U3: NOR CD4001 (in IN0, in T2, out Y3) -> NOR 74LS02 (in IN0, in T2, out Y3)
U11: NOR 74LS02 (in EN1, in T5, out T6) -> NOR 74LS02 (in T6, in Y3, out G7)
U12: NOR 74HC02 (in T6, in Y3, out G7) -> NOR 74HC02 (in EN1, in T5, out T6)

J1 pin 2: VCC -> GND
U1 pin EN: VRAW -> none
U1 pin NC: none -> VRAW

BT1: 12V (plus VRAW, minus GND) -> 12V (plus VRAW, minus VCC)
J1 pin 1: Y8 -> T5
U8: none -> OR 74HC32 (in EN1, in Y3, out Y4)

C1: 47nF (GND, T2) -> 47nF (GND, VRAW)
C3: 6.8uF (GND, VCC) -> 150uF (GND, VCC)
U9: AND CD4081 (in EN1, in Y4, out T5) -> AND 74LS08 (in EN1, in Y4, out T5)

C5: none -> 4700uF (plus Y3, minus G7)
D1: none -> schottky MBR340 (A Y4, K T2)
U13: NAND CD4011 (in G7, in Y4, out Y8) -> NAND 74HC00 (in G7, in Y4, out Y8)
++++++++++++++++++++
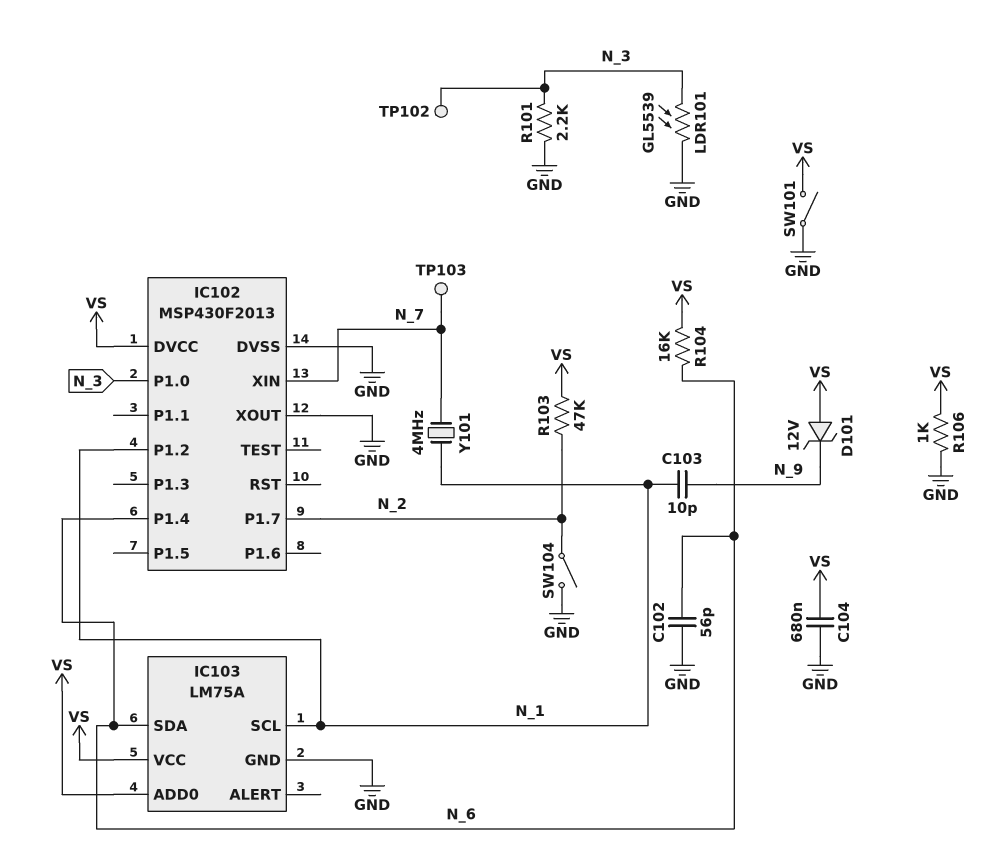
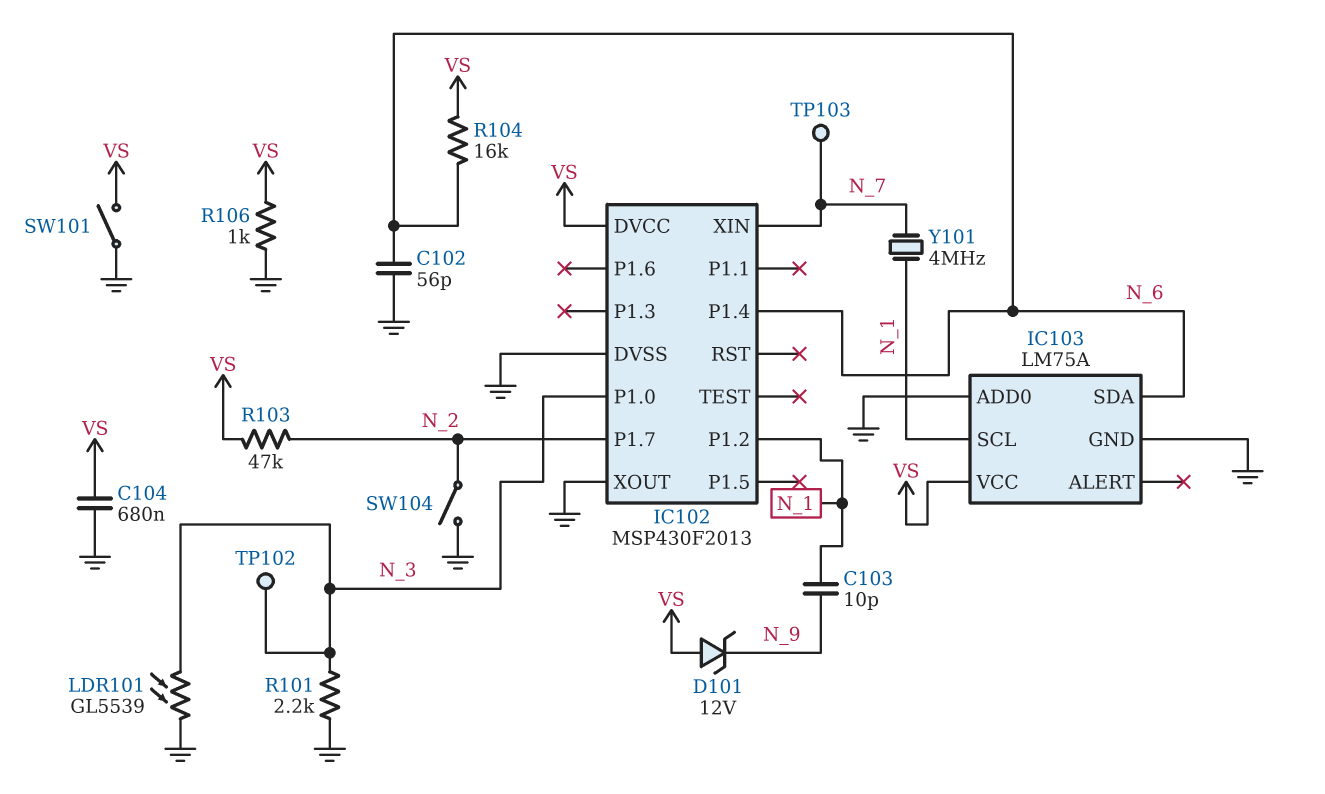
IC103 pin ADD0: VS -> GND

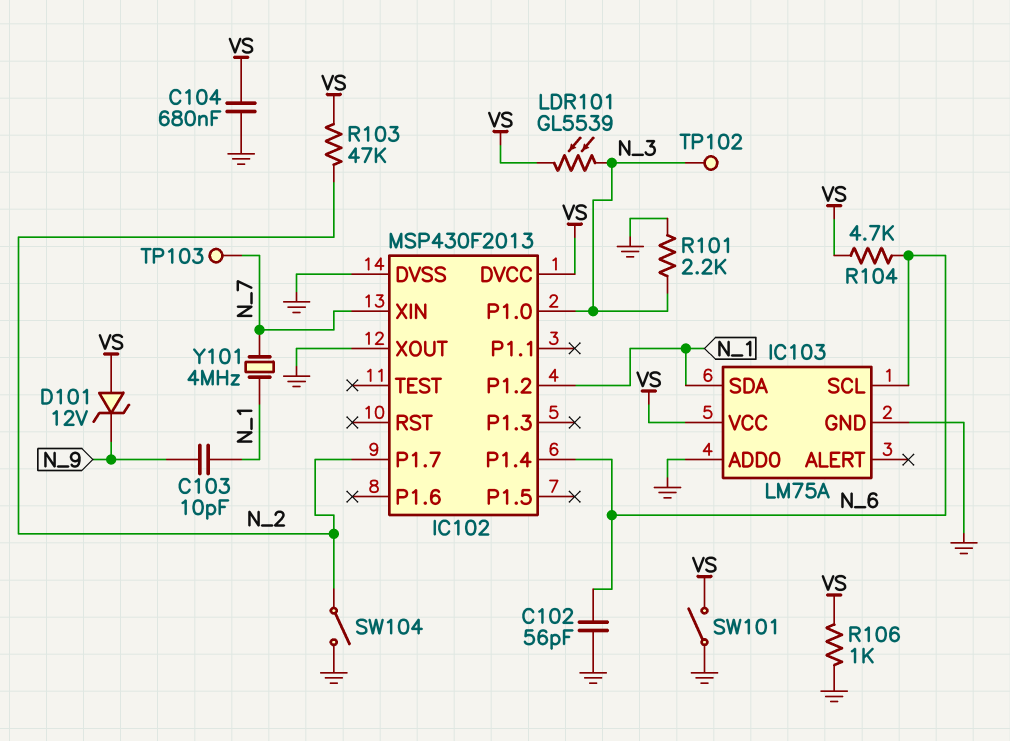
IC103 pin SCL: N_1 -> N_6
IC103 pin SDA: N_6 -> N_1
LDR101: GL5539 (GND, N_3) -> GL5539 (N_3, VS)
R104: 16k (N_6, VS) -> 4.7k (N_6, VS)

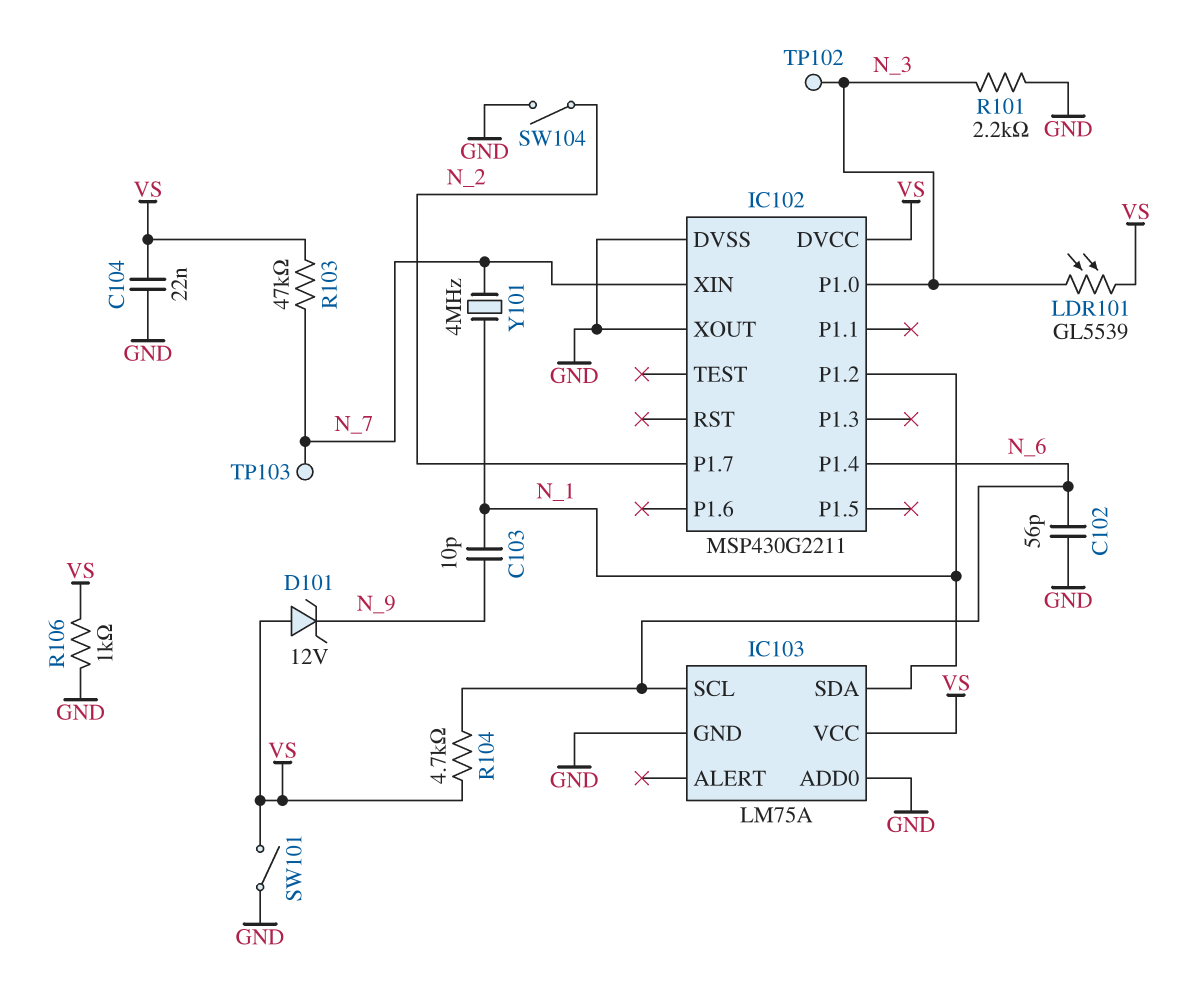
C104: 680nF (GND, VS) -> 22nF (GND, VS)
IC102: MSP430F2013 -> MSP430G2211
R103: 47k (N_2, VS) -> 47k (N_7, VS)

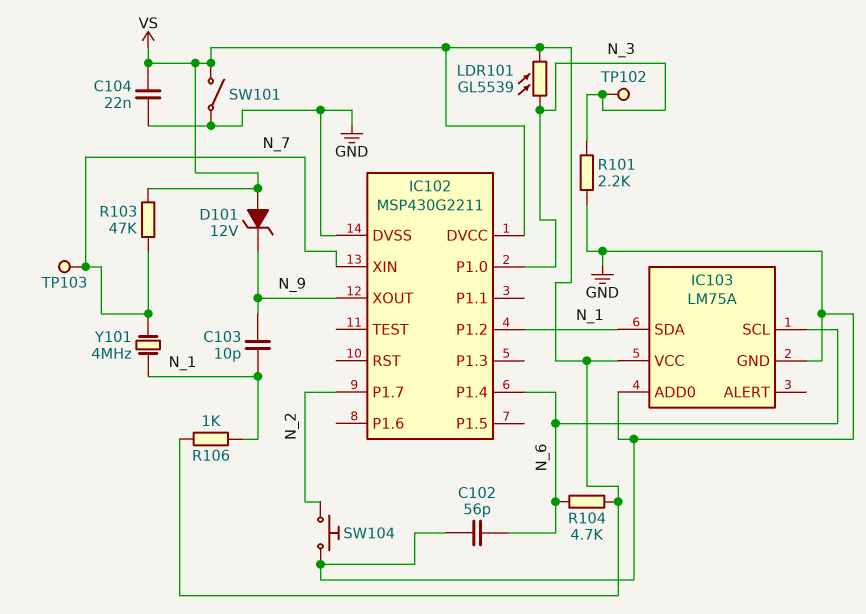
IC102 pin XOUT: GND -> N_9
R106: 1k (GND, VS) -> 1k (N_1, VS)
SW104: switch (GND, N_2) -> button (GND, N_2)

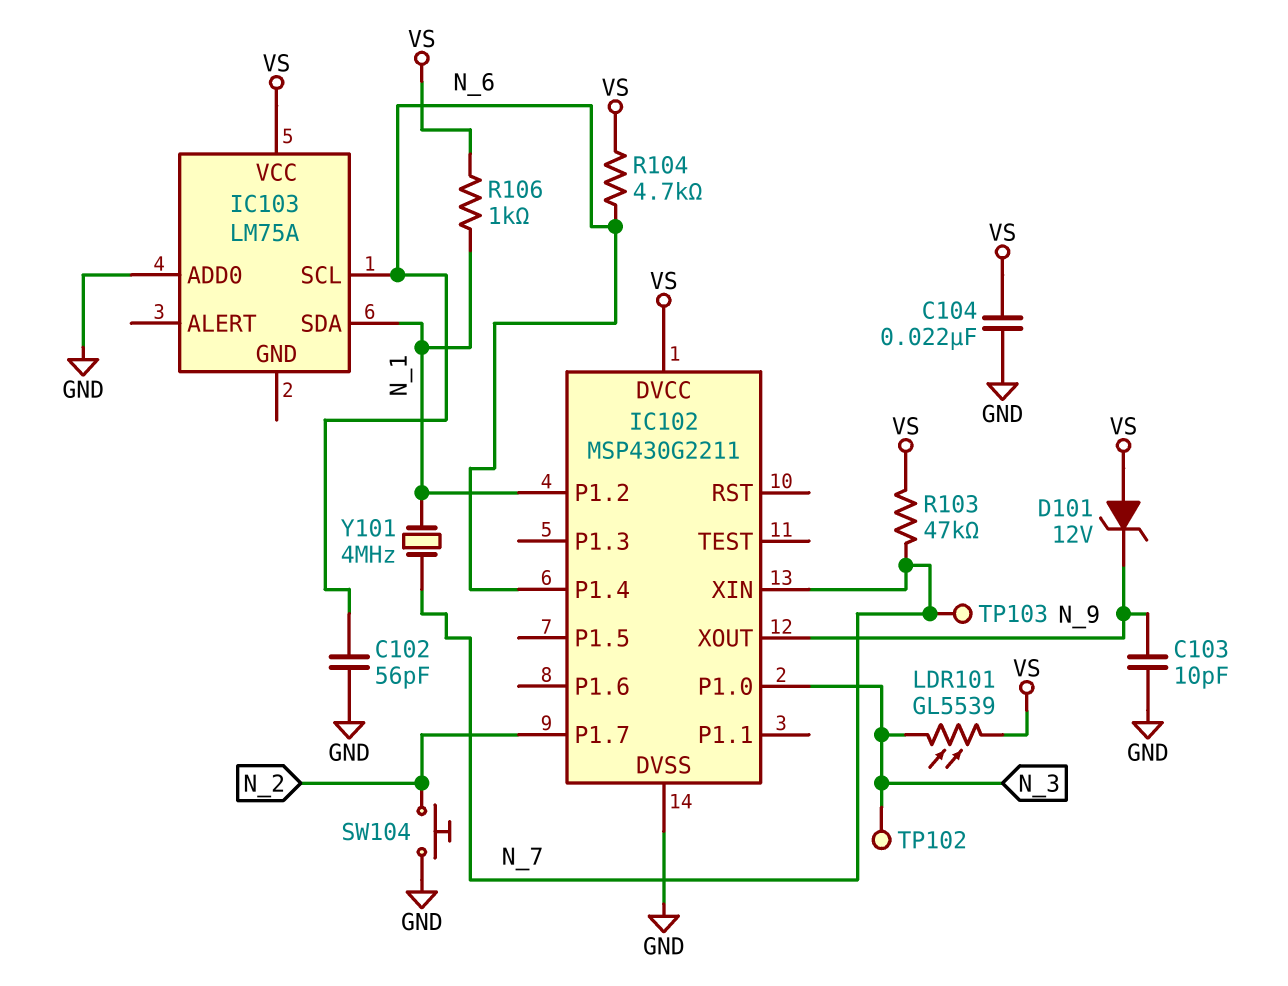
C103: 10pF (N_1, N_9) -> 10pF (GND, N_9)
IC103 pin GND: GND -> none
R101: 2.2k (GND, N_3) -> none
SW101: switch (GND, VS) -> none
++++++++++++++++++++
» **Work instruction**
Using the listing, collect all lines in which the string "plus" is found.

» **Exercise result**
BT1: 12V (plus VRAW, minus GND) -> 12V (plus VRAW, minus VCC)
C5: none -> 4700uF (plus Y3, minus G7)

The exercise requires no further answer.